Look through the records, and whenever a line includes the word "yellow", copy it.

◇ ◇ ◇ ◇ ◇

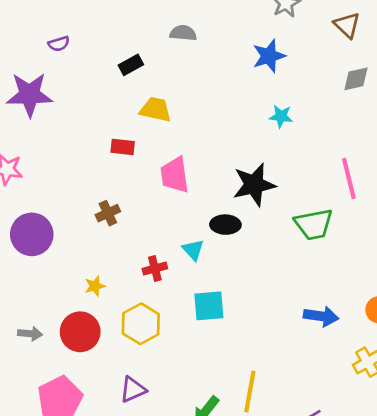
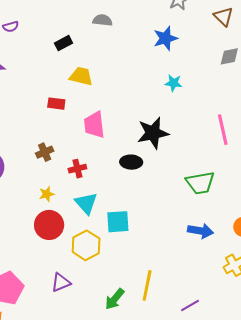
green trapezoid: (314, 224) -> (200, 183), moved
cyan triangle: (193, 250) -> (86, 203), moved, size x1.4
red cross: (155, 269) -> (77, 169), moved
yellow star: (95, 286) -> (47, 194), moved
yellow hexagon: (141, 324) -> (86, 245), moved
red circle: (80, 332) -> (49, 225), moved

◇ ◇ ◇ ◇ ◇

**Answer box**
yellow star: (95, 286) -> (47, 194), moved
yellow hexagon: (141, 324) -> (86, 245), moved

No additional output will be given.